Task directions. Nothing but the lines from the start of the records below through the line that has "none -> brown brick D2:G2 level 1" should appear, each exactly as given.

::: Material for this task :::

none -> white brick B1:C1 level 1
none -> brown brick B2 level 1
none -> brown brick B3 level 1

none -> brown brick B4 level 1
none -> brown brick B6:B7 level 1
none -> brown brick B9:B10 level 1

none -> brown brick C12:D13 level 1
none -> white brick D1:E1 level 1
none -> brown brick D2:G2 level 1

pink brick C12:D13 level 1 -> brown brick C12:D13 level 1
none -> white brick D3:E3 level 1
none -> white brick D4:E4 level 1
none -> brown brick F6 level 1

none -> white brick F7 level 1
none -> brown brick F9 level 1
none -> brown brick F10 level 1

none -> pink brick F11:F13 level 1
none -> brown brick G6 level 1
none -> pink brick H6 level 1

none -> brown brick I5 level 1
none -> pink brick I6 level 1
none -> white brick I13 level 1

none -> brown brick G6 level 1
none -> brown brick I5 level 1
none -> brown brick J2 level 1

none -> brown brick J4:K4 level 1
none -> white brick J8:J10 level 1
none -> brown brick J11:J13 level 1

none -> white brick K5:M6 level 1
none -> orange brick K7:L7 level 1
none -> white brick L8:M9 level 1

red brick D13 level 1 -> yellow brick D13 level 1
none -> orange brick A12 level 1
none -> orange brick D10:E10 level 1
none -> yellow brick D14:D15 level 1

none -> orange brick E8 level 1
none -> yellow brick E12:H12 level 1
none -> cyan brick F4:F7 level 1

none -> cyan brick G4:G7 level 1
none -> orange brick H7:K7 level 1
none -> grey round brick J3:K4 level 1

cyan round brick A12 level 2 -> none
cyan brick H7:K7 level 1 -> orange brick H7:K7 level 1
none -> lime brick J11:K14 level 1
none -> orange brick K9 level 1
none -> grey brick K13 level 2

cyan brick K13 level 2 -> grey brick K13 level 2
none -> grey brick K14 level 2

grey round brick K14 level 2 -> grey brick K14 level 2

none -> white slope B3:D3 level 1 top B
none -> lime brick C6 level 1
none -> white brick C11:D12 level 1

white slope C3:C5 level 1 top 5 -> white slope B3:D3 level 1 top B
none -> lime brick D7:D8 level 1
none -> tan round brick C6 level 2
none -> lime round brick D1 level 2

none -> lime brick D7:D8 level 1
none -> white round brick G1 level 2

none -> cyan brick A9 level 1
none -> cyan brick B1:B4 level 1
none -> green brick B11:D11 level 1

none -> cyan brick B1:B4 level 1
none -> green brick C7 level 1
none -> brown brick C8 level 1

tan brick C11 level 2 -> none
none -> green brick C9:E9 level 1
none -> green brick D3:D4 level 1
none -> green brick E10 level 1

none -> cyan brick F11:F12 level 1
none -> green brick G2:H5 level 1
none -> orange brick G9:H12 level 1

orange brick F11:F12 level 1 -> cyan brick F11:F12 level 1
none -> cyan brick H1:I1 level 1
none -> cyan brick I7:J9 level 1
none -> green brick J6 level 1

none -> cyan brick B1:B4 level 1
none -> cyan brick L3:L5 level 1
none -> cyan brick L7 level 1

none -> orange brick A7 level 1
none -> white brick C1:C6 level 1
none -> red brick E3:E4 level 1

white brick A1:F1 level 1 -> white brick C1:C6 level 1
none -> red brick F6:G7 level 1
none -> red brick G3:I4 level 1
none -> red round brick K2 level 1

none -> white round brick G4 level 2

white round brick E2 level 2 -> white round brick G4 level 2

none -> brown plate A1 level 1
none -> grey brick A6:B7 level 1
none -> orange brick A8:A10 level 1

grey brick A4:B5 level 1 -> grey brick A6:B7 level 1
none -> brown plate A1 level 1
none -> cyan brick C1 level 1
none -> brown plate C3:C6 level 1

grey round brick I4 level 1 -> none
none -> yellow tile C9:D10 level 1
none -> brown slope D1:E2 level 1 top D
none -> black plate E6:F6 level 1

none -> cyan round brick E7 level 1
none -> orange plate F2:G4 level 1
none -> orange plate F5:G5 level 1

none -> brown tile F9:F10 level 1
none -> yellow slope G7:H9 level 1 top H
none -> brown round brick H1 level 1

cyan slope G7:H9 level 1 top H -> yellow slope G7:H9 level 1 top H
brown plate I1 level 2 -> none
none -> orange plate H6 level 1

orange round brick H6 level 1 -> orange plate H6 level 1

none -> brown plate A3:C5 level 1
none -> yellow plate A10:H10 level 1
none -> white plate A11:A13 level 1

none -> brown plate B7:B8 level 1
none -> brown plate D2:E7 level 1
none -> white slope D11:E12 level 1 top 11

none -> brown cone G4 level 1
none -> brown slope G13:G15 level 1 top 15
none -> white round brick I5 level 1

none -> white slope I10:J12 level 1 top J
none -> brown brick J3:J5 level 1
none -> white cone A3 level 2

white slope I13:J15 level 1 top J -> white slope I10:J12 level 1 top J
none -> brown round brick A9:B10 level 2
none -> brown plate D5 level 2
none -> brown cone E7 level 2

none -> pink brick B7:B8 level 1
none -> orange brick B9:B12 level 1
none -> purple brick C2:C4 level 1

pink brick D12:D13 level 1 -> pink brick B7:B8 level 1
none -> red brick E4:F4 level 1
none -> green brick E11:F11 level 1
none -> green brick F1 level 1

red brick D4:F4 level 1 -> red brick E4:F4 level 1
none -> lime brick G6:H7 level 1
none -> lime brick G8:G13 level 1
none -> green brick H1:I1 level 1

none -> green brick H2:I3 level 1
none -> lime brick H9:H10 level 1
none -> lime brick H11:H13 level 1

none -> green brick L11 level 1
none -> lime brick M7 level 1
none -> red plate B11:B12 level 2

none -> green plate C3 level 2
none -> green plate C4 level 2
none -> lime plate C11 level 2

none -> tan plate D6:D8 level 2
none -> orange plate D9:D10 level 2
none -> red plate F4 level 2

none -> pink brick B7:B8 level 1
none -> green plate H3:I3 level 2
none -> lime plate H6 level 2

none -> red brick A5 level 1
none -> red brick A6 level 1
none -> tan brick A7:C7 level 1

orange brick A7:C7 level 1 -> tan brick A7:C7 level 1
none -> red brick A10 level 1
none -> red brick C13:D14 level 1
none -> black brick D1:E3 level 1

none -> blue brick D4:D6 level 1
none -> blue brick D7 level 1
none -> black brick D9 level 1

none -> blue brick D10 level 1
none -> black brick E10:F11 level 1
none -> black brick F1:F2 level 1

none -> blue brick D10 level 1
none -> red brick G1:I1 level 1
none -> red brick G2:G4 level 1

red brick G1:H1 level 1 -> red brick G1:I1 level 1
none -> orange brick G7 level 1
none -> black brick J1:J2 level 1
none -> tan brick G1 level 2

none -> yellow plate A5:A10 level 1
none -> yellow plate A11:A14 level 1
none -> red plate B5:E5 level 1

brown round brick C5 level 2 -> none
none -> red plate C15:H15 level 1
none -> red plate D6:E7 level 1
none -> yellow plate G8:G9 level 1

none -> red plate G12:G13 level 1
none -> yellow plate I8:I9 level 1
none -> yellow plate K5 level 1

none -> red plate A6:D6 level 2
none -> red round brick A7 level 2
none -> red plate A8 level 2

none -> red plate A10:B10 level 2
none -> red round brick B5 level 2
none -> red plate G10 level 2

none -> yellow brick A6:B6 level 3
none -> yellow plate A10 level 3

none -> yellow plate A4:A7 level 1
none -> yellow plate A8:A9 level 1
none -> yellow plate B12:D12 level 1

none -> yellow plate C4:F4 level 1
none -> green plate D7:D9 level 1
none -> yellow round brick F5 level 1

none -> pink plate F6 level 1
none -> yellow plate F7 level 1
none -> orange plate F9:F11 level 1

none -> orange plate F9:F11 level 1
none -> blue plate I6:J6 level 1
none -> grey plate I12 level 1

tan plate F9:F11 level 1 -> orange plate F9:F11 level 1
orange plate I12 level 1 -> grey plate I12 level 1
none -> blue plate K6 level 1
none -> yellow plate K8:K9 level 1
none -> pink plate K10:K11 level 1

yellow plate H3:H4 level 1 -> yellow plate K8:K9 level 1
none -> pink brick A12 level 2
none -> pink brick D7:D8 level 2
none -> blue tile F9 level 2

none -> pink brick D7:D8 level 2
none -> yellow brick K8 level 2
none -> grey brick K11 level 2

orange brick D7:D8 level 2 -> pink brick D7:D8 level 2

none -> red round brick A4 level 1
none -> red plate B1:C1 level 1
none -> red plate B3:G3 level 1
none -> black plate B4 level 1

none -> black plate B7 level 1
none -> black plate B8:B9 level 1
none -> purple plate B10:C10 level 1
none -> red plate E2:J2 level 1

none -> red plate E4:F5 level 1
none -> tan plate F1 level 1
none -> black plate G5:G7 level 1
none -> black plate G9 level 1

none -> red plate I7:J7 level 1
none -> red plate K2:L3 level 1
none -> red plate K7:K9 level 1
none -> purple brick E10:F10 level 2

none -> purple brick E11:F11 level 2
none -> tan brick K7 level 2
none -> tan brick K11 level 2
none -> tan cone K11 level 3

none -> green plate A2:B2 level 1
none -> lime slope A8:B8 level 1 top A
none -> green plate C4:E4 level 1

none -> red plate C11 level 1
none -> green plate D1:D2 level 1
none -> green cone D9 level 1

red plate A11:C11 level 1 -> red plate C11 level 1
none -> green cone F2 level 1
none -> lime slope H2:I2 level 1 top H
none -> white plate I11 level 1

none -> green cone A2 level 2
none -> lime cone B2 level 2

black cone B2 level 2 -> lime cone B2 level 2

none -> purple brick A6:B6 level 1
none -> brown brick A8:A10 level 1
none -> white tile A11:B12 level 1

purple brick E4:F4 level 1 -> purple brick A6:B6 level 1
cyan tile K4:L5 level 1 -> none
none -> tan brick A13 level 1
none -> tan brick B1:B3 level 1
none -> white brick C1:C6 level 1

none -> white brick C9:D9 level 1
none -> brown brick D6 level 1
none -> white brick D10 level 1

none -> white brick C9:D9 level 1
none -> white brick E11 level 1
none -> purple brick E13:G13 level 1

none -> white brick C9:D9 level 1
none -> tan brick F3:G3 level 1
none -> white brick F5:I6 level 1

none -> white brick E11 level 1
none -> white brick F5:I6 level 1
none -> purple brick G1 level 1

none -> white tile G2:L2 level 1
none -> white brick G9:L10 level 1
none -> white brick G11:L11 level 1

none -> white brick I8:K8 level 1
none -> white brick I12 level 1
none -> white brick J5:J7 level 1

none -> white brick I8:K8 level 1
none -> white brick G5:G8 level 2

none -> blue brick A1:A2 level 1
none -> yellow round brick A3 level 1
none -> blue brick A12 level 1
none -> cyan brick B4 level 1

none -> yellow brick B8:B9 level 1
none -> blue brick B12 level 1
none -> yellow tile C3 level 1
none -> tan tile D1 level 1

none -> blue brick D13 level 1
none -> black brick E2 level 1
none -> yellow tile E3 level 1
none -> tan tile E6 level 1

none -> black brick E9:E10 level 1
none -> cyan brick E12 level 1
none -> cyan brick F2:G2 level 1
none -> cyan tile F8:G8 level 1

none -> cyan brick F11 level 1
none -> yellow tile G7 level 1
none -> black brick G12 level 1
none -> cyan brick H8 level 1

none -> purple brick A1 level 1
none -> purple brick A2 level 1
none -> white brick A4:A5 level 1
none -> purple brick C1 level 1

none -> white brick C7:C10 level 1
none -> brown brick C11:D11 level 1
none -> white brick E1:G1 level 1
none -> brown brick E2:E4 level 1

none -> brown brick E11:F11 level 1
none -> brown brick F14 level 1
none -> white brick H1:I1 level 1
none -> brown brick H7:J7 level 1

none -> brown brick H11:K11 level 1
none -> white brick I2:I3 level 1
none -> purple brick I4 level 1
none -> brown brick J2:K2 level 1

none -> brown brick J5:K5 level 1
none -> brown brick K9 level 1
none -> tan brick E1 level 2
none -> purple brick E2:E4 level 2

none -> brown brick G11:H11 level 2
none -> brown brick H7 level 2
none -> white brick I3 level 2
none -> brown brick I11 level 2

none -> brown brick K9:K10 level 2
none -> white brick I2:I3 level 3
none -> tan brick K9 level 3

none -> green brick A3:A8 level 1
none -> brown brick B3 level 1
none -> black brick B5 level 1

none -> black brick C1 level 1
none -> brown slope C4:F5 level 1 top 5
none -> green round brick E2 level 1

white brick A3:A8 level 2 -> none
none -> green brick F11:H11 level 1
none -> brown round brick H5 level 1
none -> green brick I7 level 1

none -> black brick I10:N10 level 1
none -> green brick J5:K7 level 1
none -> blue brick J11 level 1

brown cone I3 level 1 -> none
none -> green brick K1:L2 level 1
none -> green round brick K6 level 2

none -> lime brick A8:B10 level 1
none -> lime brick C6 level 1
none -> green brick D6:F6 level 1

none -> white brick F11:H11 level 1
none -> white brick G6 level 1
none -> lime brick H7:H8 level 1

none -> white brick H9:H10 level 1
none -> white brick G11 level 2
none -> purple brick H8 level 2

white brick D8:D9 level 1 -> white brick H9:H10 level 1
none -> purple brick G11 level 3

:::

Result for this task.
none -> white brick B1:C1 level 1
none -> brown brick B2 level 1
none -> brown brick B3 level 1

none -> brown brick B4 level 1
none -> brown brick B6:B7 level 1
none -> brown brick B9:B10 level 1

none -> brown brick C12:D13 level 1
none -> white brick D1:E1 level 1
none -> brown brick D2:G2 level 1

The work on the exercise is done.